*** Data in this exercise ***

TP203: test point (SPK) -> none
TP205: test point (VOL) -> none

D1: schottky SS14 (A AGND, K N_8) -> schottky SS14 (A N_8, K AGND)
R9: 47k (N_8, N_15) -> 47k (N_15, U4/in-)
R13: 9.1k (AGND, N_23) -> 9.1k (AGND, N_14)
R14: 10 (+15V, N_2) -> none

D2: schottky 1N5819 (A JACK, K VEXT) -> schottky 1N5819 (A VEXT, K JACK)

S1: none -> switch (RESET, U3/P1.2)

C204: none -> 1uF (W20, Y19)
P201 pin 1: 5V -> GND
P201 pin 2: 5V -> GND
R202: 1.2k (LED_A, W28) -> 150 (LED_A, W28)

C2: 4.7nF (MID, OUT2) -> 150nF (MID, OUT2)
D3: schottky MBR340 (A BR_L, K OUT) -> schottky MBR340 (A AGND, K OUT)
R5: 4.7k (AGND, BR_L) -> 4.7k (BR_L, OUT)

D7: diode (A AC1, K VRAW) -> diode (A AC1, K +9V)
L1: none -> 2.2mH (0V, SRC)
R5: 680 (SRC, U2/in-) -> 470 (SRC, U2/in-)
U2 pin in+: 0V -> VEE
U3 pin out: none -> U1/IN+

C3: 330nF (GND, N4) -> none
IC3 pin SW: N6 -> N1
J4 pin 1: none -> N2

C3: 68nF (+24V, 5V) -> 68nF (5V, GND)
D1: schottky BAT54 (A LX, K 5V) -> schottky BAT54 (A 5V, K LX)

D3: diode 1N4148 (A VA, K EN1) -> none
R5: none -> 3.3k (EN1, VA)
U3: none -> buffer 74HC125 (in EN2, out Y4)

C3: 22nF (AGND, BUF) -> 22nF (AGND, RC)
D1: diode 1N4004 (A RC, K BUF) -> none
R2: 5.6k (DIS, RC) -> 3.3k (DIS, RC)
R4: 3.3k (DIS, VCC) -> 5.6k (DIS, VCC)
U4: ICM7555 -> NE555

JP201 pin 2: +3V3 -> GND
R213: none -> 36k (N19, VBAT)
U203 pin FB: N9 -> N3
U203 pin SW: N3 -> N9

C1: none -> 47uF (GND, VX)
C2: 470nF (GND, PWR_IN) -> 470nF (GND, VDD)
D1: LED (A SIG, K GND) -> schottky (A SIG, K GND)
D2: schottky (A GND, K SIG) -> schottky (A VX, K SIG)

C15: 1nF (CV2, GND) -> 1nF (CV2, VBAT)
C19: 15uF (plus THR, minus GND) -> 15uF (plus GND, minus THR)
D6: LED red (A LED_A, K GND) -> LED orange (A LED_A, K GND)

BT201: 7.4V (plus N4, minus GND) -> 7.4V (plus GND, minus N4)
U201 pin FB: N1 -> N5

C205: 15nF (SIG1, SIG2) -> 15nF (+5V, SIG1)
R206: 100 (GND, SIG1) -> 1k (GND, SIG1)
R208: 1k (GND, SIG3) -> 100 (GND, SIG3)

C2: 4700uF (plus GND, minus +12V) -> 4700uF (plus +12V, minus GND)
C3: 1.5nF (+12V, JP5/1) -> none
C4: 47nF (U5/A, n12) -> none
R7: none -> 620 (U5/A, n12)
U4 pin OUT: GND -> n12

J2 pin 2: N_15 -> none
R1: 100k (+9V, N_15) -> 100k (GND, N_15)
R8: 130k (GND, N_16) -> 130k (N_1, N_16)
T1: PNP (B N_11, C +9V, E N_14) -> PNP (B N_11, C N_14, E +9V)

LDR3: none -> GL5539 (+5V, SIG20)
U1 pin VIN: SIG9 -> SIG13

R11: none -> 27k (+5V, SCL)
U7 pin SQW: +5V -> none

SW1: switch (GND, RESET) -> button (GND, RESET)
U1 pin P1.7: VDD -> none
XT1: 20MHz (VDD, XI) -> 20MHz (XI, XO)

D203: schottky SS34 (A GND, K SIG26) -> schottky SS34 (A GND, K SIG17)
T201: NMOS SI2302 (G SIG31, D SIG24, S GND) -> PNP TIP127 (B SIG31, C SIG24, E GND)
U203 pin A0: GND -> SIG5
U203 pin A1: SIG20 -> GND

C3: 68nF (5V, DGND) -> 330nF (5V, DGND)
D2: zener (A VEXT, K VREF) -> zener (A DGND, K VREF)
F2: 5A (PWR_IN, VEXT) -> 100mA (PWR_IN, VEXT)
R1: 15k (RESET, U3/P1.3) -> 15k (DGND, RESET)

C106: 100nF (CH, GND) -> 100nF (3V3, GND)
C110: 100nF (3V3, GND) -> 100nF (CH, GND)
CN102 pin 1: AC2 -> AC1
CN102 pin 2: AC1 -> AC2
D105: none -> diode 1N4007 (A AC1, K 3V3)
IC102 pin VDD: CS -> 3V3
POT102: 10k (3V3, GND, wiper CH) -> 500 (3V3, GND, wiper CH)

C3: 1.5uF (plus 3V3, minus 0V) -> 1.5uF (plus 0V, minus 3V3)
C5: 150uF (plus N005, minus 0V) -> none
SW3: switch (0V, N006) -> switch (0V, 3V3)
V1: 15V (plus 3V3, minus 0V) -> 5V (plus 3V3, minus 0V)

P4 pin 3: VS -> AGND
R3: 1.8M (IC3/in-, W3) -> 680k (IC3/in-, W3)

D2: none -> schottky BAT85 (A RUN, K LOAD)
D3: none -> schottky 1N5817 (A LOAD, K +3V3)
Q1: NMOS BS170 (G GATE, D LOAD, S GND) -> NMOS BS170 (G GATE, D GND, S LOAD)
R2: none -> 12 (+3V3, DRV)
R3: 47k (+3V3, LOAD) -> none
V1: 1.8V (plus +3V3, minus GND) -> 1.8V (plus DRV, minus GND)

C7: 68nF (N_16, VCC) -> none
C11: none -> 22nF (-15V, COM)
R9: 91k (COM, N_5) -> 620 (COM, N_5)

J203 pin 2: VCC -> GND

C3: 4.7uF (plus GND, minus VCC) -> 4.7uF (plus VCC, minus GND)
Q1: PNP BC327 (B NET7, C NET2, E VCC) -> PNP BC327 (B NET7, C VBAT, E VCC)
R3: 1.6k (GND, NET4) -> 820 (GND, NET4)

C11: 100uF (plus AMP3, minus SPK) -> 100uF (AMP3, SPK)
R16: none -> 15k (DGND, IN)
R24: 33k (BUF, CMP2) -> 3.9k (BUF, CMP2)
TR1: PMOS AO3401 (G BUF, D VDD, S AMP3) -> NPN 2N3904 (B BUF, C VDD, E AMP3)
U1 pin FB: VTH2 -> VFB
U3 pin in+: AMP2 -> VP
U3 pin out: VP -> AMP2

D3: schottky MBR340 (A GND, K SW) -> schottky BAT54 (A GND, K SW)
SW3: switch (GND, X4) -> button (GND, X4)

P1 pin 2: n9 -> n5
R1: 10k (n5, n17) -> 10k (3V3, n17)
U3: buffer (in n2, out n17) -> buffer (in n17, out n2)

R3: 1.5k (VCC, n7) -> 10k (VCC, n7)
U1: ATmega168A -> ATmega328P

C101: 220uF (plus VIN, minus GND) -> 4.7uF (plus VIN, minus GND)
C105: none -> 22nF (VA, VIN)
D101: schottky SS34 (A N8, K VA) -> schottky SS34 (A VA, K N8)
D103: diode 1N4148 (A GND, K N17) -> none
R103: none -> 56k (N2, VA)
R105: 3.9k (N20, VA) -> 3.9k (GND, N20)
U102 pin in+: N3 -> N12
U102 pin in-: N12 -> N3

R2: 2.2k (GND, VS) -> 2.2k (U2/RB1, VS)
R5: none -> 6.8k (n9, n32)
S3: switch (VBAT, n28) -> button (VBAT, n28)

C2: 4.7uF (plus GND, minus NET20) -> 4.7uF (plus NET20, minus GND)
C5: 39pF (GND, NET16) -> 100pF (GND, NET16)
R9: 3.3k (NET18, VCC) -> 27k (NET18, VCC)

*** End of Data in this exercise ***

## What is expected:
Only one stretch of the data above is needed. Restate it word for word, from the line containing "R1: 100k (+9V, N_15) -> 100k (GND, N_15)" through the line containing "R24: 33k (BUF, CMP2) -> 3.9k (BUF, CMP2)", both ends included.

## Exercise solution:
R1: 100k (+9V, N_15) -> 100k (GND, N_15)
R8: 130k (GND, N_16) -> 130k (N_1, N_16)
T1: PNP (B N_11, C +9V, E N_14) -> PNP (B N_11, C N_14, E +9V)

LDR3: none -> GL5539 (+5V, SIG20)
U1 pin VIN: SIG9 -> SIG13

R11: none -> 27k (+5V, SCL)
U7 pin SQW: +5V -> none

SW1: switch (GND, RESET) -> button (GND, RESET)
U1 pin P1.7: VDD -> none
XT1: 20MHz (VDD, XI) -> 20MHz (XI, XO)

D203: schottky SS34 (A GND, K SIG26) -> schottky SS34 (A GND, K SIG17)
T201: NMOS SI2302 (G SIG31, D SIG24, S GND) -> PNP TIP127 (B SIG31, C SIG24, E GND)
U203 pin A0: GND -> SIG5
U203 pin A1: SIG20 -> GND

C3: 68nF (5V, DGND) -> 330nF (5V, DGND)
D2: zener (A VEXT, K VREF) -> zener (A DGND, K VREF)
F2: 5A (PWR_IN, VEXT) -> 100mA (PWR_IN, VEXT)
R1: 15k (RESET, U3/P1.3) -> 15k (DGND, RESET)

C106: 100nF (CH, GND) -> 100nF (3V3, GND)
C110: 100nF (3V3, GND) -> 100nF (CH, GND)
CN102 pin 1: AC2 -> AC1
CN102 pin 2: AC1 -> AC2
D105: none -> diode 1N4007 (A AC1, K 3V3)
IC102 pin VDD: CS -> 3V3
POT102: 10k (3V3, GND, wiper CH) -> 500 (3V3, GND, wiper CH)

C3: 1.5uF (plus 3V3, minus 0V) -> 1.5uF (plus 0V, minus 3V3)
C5: 150uF (plus N005, minus 0V) -> none
SW3: switch (0V, N006) -> switch (0V, 3V3)
V1: 15V (plus 3V3, minus 0V) -> 5V (plus 3V3, minus 0V)

P4 pin 3: VS -> AGND
R3: 1.8M (IC3/in-, W3) -> 680k (IC3/in-, W3)

D2: none -> schottky BAT85 (A RUN, K LOAD)
D3: none -> schottky 1N5817 (A LOAD, K +3V3)
Q1: NMOS BS170 (G GATE, D LOAD, S GND) -> NMOS BS170 (G GATE, D GND, S LOAD)
R2: none -> 12 (+3V3, DRV)
R3: 47k (+3V3, LOAD) -> none
V1: 1.8V (plus +3V3, minus GND) -> 1.8V (plus DRV, minus GND)

C7: 68nF (N_16, VCC) -> none
C11: none -> 22nF (-15V, COM)
R9: 91k (COM, N_5) -> 620 (COM, N_5)

J203 pin 2: VCC -> GND

C3: 4.7uF (plus GND, minus VCC) -> 4.7uF (plus VCC, minus GND)
Q1: PNP BC327 (B NET7, C NET2, E VCC) -> PNP BC327 (B NET7, C VBAT, E VCC)
R3: 1.6k (GND, NET4) -> 820 (GND, NET4)

C11: 100uF (plus AMP3, minus SPK) -> 100uF (AMP3, SPK)
R16: none -> 15k (DGND, IN)
R24: 33k (BUF, CMP2) -> 3.9k (BUF, CMP2)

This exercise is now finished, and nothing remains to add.